## ASSIGNMENT
Every record that follows must be returned word for word.

[Revision comparison data]
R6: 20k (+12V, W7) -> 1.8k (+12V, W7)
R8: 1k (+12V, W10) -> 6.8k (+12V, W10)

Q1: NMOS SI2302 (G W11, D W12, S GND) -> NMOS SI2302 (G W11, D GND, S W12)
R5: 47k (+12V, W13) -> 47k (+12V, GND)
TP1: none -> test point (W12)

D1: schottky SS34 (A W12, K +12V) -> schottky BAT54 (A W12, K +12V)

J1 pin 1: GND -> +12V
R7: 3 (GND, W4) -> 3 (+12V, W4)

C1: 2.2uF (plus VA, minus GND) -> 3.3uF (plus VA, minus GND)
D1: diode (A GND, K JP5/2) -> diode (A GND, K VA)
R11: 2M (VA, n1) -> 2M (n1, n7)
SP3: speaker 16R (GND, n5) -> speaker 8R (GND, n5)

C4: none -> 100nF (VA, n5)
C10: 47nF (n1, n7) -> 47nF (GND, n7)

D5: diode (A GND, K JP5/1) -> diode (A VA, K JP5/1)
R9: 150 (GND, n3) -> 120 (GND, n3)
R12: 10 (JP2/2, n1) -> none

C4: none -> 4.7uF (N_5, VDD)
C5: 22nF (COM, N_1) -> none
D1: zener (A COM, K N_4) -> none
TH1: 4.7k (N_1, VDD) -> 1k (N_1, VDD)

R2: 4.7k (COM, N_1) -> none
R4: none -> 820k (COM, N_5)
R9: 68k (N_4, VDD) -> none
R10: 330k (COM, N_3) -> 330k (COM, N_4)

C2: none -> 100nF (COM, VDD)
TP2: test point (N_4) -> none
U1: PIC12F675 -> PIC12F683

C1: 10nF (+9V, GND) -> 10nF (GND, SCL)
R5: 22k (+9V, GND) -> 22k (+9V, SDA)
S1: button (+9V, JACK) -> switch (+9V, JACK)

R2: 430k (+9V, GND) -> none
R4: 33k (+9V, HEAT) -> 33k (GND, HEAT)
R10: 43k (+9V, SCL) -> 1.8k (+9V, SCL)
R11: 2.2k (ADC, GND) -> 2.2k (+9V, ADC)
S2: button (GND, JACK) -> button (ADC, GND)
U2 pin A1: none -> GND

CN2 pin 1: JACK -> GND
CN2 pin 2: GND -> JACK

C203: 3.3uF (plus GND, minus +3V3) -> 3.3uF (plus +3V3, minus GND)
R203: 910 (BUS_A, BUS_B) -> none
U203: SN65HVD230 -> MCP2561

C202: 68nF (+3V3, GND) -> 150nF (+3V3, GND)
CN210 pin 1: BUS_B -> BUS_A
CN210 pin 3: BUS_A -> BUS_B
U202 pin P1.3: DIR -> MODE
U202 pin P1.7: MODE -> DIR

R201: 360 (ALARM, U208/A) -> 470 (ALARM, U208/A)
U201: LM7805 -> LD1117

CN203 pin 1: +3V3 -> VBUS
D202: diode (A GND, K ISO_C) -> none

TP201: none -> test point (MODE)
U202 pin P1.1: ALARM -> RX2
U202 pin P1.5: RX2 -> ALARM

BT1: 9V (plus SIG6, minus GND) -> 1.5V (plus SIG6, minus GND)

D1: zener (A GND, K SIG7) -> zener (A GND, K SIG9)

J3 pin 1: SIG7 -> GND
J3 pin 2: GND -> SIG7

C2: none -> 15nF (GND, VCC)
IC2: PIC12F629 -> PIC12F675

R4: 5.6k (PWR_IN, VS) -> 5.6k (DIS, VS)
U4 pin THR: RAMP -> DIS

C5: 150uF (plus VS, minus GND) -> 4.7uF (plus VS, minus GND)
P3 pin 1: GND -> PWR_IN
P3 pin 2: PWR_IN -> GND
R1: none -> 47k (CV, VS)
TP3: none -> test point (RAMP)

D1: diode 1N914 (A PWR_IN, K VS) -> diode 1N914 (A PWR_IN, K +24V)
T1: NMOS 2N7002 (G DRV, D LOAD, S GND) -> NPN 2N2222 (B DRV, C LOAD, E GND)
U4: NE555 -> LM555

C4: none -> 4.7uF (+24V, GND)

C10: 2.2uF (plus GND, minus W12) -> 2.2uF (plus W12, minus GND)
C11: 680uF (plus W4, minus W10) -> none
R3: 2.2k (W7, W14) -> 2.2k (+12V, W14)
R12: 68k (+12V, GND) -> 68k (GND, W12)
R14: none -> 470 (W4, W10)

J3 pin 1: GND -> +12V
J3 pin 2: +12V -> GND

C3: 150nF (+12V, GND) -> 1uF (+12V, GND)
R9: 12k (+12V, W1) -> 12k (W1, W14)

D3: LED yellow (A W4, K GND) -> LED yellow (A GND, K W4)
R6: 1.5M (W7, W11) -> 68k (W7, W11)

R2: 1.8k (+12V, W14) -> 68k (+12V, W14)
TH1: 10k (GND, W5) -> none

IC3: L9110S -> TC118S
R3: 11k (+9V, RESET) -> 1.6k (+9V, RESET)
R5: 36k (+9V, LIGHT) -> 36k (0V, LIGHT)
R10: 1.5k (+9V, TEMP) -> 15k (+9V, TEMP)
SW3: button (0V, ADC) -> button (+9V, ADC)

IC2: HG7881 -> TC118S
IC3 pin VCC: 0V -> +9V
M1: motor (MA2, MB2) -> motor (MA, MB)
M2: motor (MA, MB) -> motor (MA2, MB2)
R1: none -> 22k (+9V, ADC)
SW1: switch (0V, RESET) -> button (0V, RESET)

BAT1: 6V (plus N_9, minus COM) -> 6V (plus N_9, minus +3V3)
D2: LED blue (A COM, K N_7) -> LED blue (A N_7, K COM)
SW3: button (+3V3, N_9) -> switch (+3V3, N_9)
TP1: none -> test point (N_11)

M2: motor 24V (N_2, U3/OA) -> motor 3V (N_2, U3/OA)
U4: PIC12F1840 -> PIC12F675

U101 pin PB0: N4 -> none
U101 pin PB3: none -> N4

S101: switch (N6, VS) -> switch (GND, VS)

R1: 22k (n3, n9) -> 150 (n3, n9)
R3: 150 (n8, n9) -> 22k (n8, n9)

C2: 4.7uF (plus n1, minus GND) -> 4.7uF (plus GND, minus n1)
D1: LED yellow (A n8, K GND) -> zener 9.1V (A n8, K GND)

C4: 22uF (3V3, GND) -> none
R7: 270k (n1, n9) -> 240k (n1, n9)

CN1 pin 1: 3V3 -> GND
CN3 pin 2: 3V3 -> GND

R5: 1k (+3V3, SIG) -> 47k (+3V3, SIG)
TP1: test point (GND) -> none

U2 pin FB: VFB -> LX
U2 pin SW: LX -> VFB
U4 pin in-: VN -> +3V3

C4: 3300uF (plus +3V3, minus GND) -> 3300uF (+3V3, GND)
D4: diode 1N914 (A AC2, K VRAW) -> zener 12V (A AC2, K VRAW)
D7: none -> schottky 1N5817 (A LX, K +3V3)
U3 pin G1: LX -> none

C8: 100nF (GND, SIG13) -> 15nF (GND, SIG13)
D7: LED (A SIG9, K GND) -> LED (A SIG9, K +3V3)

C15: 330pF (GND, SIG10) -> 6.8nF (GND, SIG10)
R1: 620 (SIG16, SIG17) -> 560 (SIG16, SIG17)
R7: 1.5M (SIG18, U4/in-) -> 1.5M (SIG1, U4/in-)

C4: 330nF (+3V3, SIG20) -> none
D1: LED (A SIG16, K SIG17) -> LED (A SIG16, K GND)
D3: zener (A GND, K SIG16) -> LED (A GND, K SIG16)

## TASK RESPONSE
R6: 20k (+12V, W7) -> 1.8k (+12V, W7)
R8: 1k (+12V, W10) -> 6.8k (+12V, W10)

Q1: NMOS SI2302 (G W11, D W12, S GND) -> NMOS SI2302 (G W11, D GND, S W12)
R5: 47k (+12V, W13) -> 47k (+12V, GND)
TP1: none -> test point (W12)

D1: schottky SS34 (A W12, K +12V) -> schottky BAT54 (A W12, K +12V)

J1 pin 1: GND -> +12V
R7: 3 (GND, W4) -> 3 (+12V, W4)

C1: 2.2uF (plus VA, minus GND) -> 3.3uF (plus VA, minus GND)
D1: diode (A GND, K JP5/2) -> diode (A GND, K VA)
R11: 2M (VA, n1) -> 2M (n1, n7)
SP3: speaker 16R (GND, n5) -> speaker 8R (GND, n5)

C4: none -> 100nF (VA, n5)
C10: 47nF (n1, n7) -> 47nF (GND, n7)

D5: diode (A GND, K JP5/1) -> diode (A VA, K JP5/1)
R9: 150 (GND, n3) -> 120 (GND, n3)
R12: 10 (JP2/2, n1) -> none

C4: none -> 4.7uF (N_5, VDD)
C5: 22nF (COM, N_1) -> none
D1: zener (A COM, K N_4) -> none
TH1: 4.7k (N_1, VDD) -> 1k (N_1, VDD)

R2: 4.7k (COM, N_1) -> none
R4: none -> 820k (COM, N_5)
R9: 68k (N_4, VDD) -> none
R10: 330k (COM, N_3) -> 330k (COM, N_4)

C2: none -> 100nF (COM, VDD)
TP2: test point (N_4) -> none
U1: PIC12F675 -> PIC12F683

C1: 10nF (+9V, GND) -> 10nF (GND, SCL)
R5: 22k (+9V, GND) -> 22k (+9V, SDA)
S1: button (+9V, JACK) -> switch (+9V, JACK)

R2: 430k (+9V, GND) -> none
R4: 33k (+9V, HEAT) -> 33k (GND, HEAT)
R10: 43k (+9V, SCL) -> 1.8k (+9V, SCL)
R11: 2.2k (ADC, GND) -> 2.2k (+9V, ADC)
S2: button (GND, JACK) -> button (ADC, GND)
U2 pin A1: none -> GND

CN2 pin 1: JACK -> GND
CN2 pin 2: GND -> JACK

C203: 3.3uF (plus GND, minus +3V3) -> 3.3uF (plus +3V3, minus GND)
R203: 910 (BUS_A, BUS_B) -> none
U203: SN65HVD230 -> MCP2561

C202: 68nF (+3V3, GND) -> 150nF (+3V3, GND)
CN210 pin 1: BUS_B -> BUS_A
CN210 pin 3: BUS_A -> BUS_B
U202 pin P1.3: DIR -> MODE
U202 pin P1.7: MODE -> DIR

R201: 360 (ALARM, U208/A) -> 470 (ALARM, U208/A)
U201: LM7805 -> LD1117

CN203 pin 1: +3V3 -> VBUS
D202: diode (A GND, K ISO_C) -> none

TP201: none -> test point (MODE)
U202 pin P1.1: ALARM -> RX2
U202 pin P1.5: RX2 -> ALARM

BT1: 9V (plus SIG6, minus GND) -> 1.5V (plus SIG6, minus GND)

D1: zener (A GND, K SIG7) -> zener (A GND, K SIG9)

J3 pin 1: SIG7 -> GND
J3 pin 2: GND -> SIG7

C2: none -> 15nF (GND, VCC)
IC2: PIC12F629 -> PIC12F675

R4: 5.6k (PWR_IN, VS) -> 5.6k (DIS, VS)
U4 pin THR: RAMP -> DIS

C5: 150uF (plus VS, minus GND) -> 4.7uF (plus VS, minus GND)
P3 pin 1: GND -> PWR_IN
P3 pin 2: PWR_IN -> GND
R1: none -> 47k (CV, VS)
TP3: none -> test point (RAMP)

D1: diode 1N914 (A PWR_IN, K VS) -> diode 1N914 (A PWR_IN, K +24V)
T1: NMOS 2N7002 (G DRV, D LOAD, S GND) -> NPN 2N2222 (B DRV, C LOAD, E GND)
U4: NE555 -> LM555

C4: none -> 4.7uF (+24V, GND)

C10: 2.2uF (plus GND, minus W12) -> 2.2uF (plus W12, minus GND)
C11: 680uF (plus W4, minus W10) -> none
R3: 2.2k (W7, W14) -> 2.2k (+12V, W14)
R12: 68k (+12V, GND) -> 68k (GND, W12)
R14: none -> 470 (W4, W10)

J3 pin 1: GND -> +12V
J3 pin 2: +12V -> GND

C3: 150nF (+12V, GND) -> 1uF (+12V, GND)
R9: 12k (+12V, W1) -> 12k (W1, W14)

D3: LED yellow (A W4, K GND) -> LED yellow (A GND, K W4)
R6: 1.5M (W7, W11) -> 68k (W7, W11)

R2: 1.8k (+12V, W14) -> 68k (+12V, W14)
TH1: 10k (GND, W5) -> none

IC3: L9110S -> TC118S
R3: 11k (+9V, RESET) -> 1.6k (+9V, RESET)
R5: 36k (+9V, LIGHT) -> 36k (0V, LIGHT)
R10: 1.5k (+9V, TEMP) -> 15k (+9V, TEMP)
SW3: button (0V, ADC) -> button (+9V, ADC)

IC2: HG7881 -> TC118S
IC3 pin VCC: 0V -> +9V
M1: motor (MA2, MB2) -> motor (MA, MB)
M2: motor (MA, MB) -> motor (MA2, MB2)
R1: none -> 22k (+9V, ADC)
SW1: switch (0V, RESET) -> button (0V, RESET)

BAT1: 6V (plus N_9, minus COM) -> 6V (plus N_9, minus +3V3)
D2: LED blue (A COM, K N_7) -> LED blue (A N_7, K COM)
SW3: button (+3V3, N_9) -> switch (+3V3, N_9)
TP1: none -> test point (N_11)

M2: motor 24V (N_2, U3/OA) -> motor 3V (N_2, U3/OA)
U4: PIC12F1840 -> PIC12F675

U101 pin PB0: N4 -> none
U101 pin PB3: none -> N4

S101: switch (N6, VS) -> switch (GND, VS)

R1: 22k (n3, n9) -> 150 (n3, n9)
R3: 150 (n8, n9) -> 22k (n8, n9)

C2: 4.7uF (plus n1, minus GND) -> 4.7uF (plus GND, minus n1)
D1: LED yellow (A n8, K GND) -> zener 9.1V (A n8, K GND)

C4: 22uF (3V3, GND) -> none
R7: 270k (n1, n9) -> 240k (n1, n9)

CN1 pin 1: 3V3 -> GND
CN3 pin 2: 3V3 -> GND

R5: 1k (+3V3, SIG) -> 47k (+3V3, SIG)
TP1: test point (GND) -> none

U2 pin FB: VFB -> LX
U2 pin SW: LX -> VFB
U4 pin in-: VN -> +3V3

C4: 3300uF (plus +3V3, minus GND) -> 3300uF (+3V3, GND)
D4: diode 1N914 (A AC2, K VRAW) -> zener 12V (A AC2, K VRAW)
D7: none -> schottky 1N5817 (A LX, K +3V3)
U3 pin G1: LX -> none

C8: 100nF (GND, SIG13) -> 15nF (GND, SIG13)
D7: LED (A SIG9, K GND) -> LED (A SIG9, K +3V3)

C15: 330pF (GND, SIG10) -> 6.8nF (GND, SIG10)
R1: 620 (SIG16, SIG17) -> 560 (SIG16, SIG17)
R7: 1.5M (SIG18, U4/in-) -> 1.5M (SIG1, U4/in-)

C4: 330nF (+3V3, SIG20) -> none
D1: LED (A SIG16, K SIG17) -> LED (A SIG16, K GND)
D3: zener (A GND, K SIG16) -> LED (A GND, K SIG16)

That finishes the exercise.